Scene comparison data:
::::

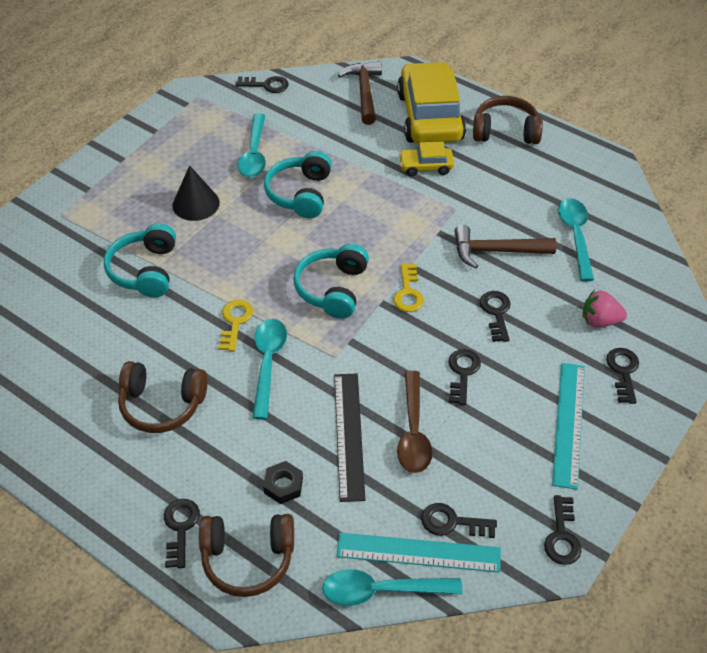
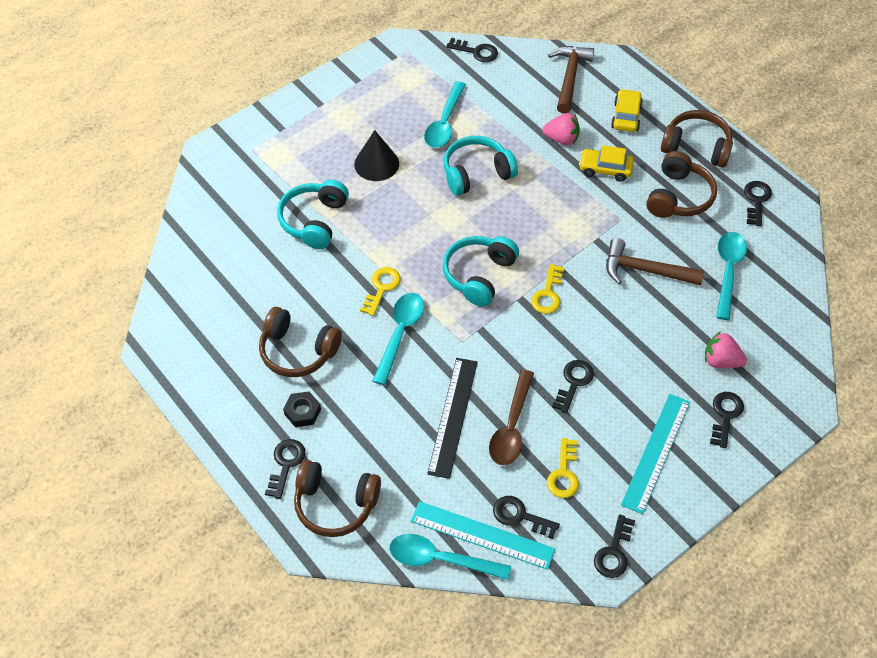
camera: 15 degrees right, 5 degrees up
black nut [263,461,303,504] -> black nut moved to [283,391,321,427]
turquoise headphones [264,151,332,218] -> turquoise headphones turned 45 degrees clockwise [444,136,518,196]
yellow car [397,62,466,144] -> yellow car [611,89,643,132], size x0.47
black key [480,291,511,342] -> black key moved to [744,181,772,226]
none -> pink strawberry [542,113,580,145]
none -> yellow key [547,438,579,498]
none -> brown headphones [646,151,717,218]

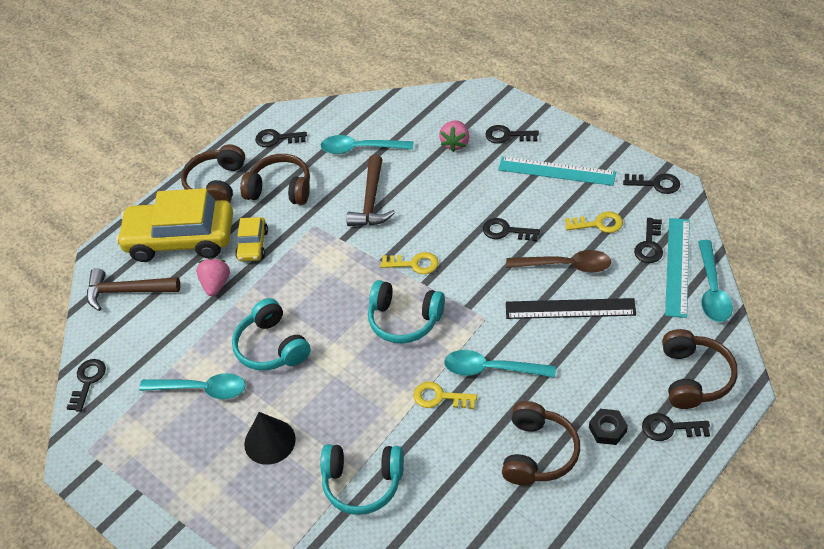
camera: 95 degrees left, 5 degrees down
yellow car [611,89,643,132] -> yellow car [116,188,233,262], size x2.13

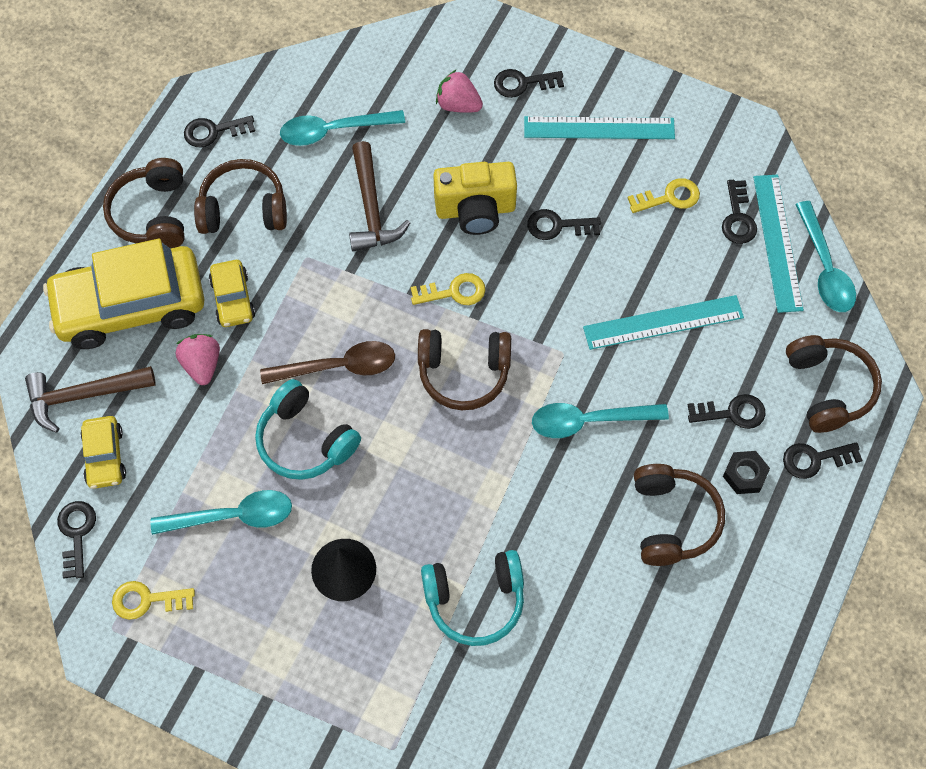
camera: 20 degrees left, 15 degrees up
turquoise headphones [368,280,445,344] -> brown headphones [418,329,511,410]
yellow key [413,382,477,409] -> yellow key moved to [112,581,195,620]
pink strawberry [439,120,470,152] -> pink strawberry turned 120 degrees clockwise [436,70,483,113]
brown spoon [506,250,611,273] -> brown spoon moved to [260,341,395,384]
black ruler [506,298,636,319] -> turquoise ruler [583,295,744,350]
black key [623,174,680,194] -> black key moved to [688,394,765,429]
none -> yellow car [80,416,126,489]
none -> yellow camera [433,162,517,235]

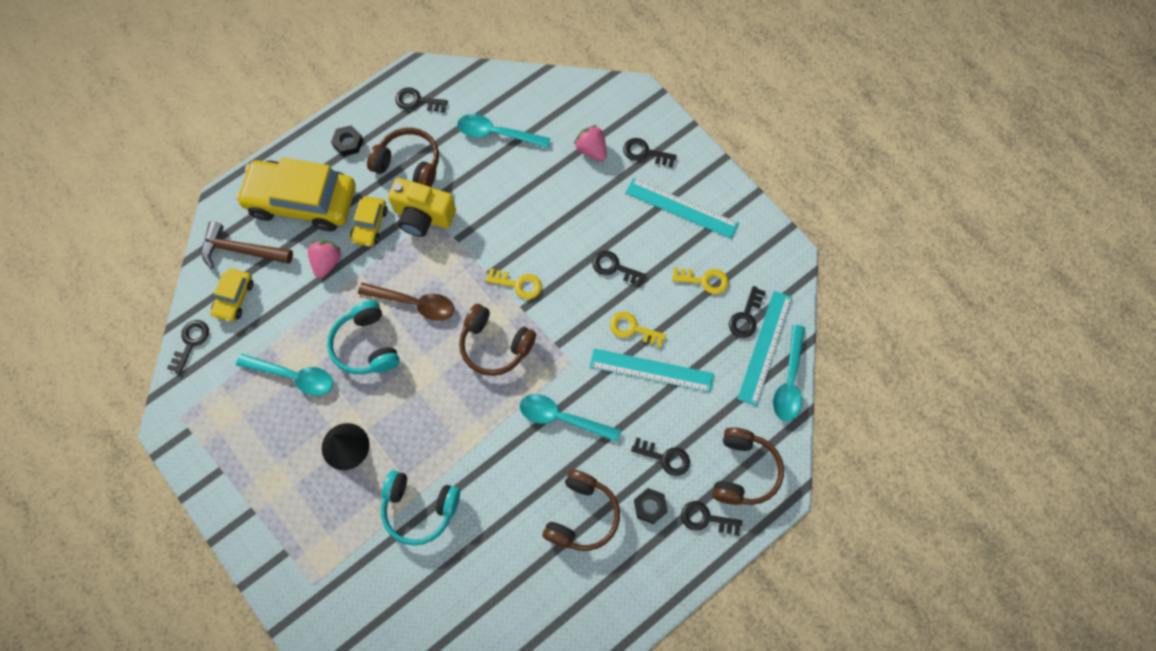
camera: 25 degrees right, 5 degrees up
brown headphones [103,158,184,248] -> black nut [331,125,363,156]
yellow key [112,581,195,620] -> yellow key moved to [610,312,666,348]
brown hammer [349,141,410,252] -> none
yellow camera [433,162,517,235] -> yellow camera moved to [388,178,456,237]

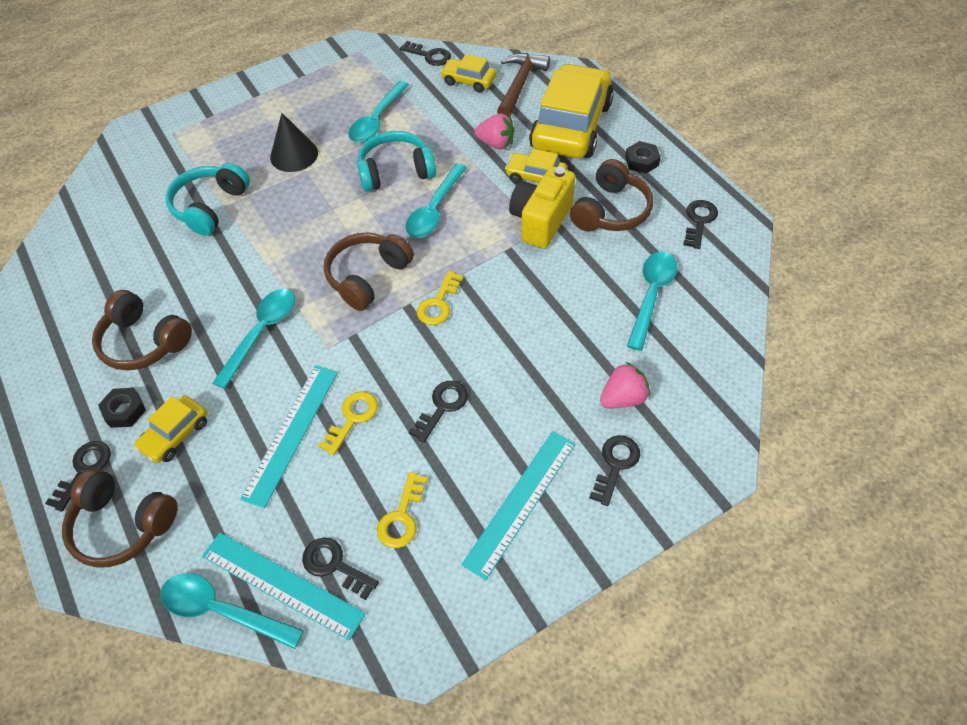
camera: 100 degrees right, 15 degrees down
brown spoon [358,283,454,321] -> turquoise spoon [405,164,467,238]
black key [631,438,690,476] -> yellow car [134,395,207,463]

::::

Print the records above word for word, omitting any picture they contain.

camera: 15 degrees right, 5 degrees up
black nut [263,461,303,504] -> black nut moved to [283,391,321,427]
turquoise headphones [264,151,332,218] -> turquoise headphones turned 45 degrees clockwise [444,136,518,196]
yellow car [397,62,466,144] -> yellow car [611,89,643,132], size x0.47
black key [480,291,511,342] -> black key moved to [744,181,772,226]
none -> pink strawberry [542,113,580,145]
none -> yellow key [547,438,579,498]
none -> brown headphones [646,151,717,218]

camera: 95 degrees left, 5 degrees down
yellow car [611,89,643,132] -> yellow car [116,188,233,262], size x2.13

camera: 20 degrees left, 15 degrees up
turquoise headphones [368,280,445,344] -> brown headphones [418,329,511,410]
yellow key [413,382,477,409] -> yellow key moved to [112,581,195,620]
pink strawberry [439,120,470,152] -> pink strawberry turned 120 degrees clockwise [436,70,483,113]
brown spoon [506,250,611,273] -> brown spoon moved to [260,341,395,384]
black ruler [506,298,636,319] -> turquoise ruler [583,295,744,350]
black key [623,174,680,194] -> black key moved to [688,394,765,429]
none -> yellow car [80,416,126,489]
none -> yellow camera [433,162,517,235]

camera: 25 degrees right, 5 degrees up
brown headphones [103,158,184,248] -> black nut [331,125,363,156]
yellow key [112,581,195,620] -> yellow key moved to [610,312,666,348]
brown hammer [349,141,410,252] -> none
yellow camera [433,162,517,235] -> yellow camera moved to [388,178,456,237]

camera: 100 degrees right, 15 degrees down
brown spoon [358,283,454,321] -> turquoise spoon [405,164,467,238]
black key [631,438,690,476] -> yellow car [134,395,207,463]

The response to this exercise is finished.